## RECORDS PROVIDED
^^^^^^^^

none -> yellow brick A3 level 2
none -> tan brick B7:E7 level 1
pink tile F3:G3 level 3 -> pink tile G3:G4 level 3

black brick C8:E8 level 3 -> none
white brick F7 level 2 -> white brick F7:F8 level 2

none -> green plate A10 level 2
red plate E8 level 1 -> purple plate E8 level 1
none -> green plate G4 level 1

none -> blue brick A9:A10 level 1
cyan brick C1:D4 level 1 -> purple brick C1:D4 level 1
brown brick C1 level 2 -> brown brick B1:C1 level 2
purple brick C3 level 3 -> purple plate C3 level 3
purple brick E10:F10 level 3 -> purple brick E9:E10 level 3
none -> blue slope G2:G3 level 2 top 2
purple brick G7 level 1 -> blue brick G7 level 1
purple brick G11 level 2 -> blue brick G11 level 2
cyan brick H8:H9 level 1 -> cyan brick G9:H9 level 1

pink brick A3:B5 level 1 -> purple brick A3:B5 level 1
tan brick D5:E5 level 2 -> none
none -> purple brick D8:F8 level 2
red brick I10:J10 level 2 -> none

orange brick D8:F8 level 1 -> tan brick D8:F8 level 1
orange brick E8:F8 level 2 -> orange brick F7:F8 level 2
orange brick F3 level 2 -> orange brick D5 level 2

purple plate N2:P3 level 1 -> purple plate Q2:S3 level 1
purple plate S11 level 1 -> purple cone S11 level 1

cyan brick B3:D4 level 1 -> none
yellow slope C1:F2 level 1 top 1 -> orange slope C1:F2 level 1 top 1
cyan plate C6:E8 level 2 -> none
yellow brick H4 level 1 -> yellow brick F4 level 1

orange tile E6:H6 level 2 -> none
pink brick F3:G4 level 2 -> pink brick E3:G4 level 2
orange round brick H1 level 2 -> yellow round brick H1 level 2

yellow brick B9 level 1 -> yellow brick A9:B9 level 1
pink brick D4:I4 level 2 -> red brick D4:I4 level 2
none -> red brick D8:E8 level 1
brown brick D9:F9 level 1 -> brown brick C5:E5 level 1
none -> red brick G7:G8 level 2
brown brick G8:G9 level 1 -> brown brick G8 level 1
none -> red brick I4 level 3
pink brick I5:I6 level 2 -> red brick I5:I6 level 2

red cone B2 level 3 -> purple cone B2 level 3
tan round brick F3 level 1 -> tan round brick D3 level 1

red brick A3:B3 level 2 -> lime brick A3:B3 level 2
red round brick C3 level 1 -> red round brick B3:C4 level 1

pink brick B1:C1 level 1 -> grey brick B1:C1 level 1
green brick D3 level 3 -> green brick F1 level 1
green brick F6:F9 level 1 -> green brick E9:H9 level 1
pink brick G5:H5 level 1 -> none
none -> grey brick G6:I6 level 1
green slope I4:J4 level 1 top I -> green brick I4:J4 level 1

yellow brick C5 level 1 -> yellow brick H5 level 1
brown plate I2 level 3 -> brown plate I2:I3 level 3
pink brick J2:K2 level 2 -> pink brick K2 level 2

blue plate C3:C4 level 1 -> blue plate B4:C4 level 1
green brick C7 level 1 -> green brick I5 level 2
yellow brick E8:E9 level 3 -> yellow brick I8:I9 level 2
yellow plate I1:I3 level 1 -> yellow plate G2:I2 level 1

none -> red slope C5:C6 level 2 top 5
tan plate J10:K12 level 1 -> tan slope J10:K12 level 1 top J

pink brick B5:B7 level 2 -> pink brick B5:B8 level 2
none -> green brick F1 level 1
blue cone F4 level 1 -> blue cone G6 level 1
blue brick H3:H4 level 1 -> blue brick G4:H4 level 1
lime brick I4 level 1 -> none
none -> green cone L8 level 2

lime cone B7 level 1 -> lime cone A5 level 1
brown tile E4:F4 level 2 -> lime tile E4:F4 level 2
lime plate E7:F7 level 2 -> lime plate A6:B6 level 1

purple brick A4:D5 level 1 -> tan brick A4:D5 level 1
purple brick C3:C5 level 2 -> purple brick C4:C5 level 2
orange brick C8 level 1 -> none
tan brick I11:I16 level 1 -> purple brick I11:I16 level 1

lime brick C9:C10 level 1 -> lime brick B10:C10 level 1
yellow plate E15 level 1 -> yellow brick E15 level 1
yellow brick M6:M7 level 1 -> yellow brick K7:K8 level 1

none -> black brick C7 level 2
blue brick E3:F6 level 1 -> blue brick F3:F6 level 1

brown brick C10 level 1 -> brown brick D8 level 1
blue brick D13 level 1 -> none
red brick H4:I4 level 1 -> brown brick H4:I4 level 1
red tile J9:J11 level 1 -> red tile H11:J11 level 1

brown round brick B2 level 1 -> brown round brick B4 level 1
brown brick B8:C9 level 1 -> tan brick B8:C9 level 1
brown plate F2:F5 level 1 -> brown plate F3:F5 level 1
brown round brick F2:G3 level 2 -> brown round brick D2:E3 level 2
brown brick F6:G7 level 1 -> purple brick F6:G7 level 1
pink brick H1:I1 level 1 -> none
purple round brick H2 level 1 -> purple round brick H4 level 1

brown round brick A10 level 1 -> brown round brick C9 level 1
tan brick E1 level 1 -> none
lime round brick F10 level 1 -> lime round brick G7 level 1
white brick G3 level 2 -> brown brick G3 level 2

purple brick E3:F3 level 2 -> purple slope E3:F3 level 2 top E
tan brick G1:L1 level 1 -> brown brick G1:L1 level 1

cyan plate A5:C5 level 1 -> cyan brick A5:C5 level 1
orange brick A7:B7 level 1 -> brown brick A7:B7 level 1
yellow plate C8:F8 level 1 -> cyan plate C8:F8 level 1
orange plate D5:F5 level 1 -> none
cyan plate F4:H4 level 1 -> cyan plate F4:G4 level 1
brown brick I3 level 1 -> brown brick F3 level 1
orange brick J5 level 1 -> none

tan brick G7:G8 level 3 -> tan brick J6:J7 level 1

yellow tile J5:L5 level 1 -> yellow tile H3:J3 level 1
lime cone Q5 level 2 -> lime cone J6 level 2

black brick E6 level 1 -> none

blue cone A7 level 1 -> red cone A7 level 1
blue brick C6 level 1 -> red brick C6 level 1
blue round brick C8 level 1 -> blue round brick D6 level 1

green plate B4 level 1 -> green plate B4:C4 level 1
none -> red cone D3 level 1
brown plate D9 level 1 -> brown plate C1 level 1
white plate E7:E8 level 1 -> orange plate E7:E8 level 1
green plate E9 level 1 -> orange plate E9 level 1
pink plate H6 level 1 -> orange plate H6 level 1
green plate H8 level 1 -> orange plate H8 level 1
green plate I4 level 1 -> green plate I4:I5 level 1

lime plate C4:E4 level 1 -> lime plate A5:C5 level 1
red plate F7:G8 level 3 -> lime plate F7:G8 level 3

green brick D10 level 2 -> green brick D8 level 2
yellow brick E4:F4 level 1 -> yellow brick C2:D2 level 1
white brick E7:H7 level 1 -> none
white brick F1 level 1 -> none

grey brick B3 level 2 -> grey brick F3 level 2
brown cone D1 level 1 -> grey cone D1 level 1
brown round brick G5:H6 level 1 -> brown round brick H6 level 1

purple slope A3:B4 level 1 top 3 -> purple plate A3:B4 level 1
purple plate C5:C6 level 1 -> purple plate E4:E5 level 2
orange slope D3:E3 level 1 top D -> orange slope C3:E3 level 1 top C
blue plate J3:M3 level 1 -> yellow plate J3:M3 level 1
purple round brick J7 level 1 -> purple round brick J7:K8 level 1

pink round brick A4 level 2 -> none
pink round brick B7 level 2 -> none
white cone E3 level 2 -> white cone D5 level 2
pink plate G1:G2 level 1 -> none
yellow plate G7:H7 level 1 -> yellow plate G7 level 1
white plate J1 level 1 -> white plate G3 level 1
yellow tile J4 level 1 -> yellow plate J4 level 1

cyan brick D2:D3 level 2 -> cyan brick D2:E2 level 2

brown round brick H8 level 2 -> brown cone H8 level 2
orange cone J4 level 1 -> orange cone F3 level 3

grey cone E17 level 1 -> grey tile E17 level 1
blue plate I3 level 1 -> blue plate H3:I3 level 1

^^^^^^^^

## AIM OF THE EXERCISE
Copy out each line of the listing where the string "grey" appears.

## ANSWER TO THIS TASK
pink brick B1:C1 level 1 -> grey brick B1:C1 level 1
none -> grey brick G6:I6 level 1
grey brick B3 level 2 -> grey brick F3 level 2
brown cone D1 level 1 -> grey cone D1 level 1
grey cone E17 level 1 -> grey tile E17 level 1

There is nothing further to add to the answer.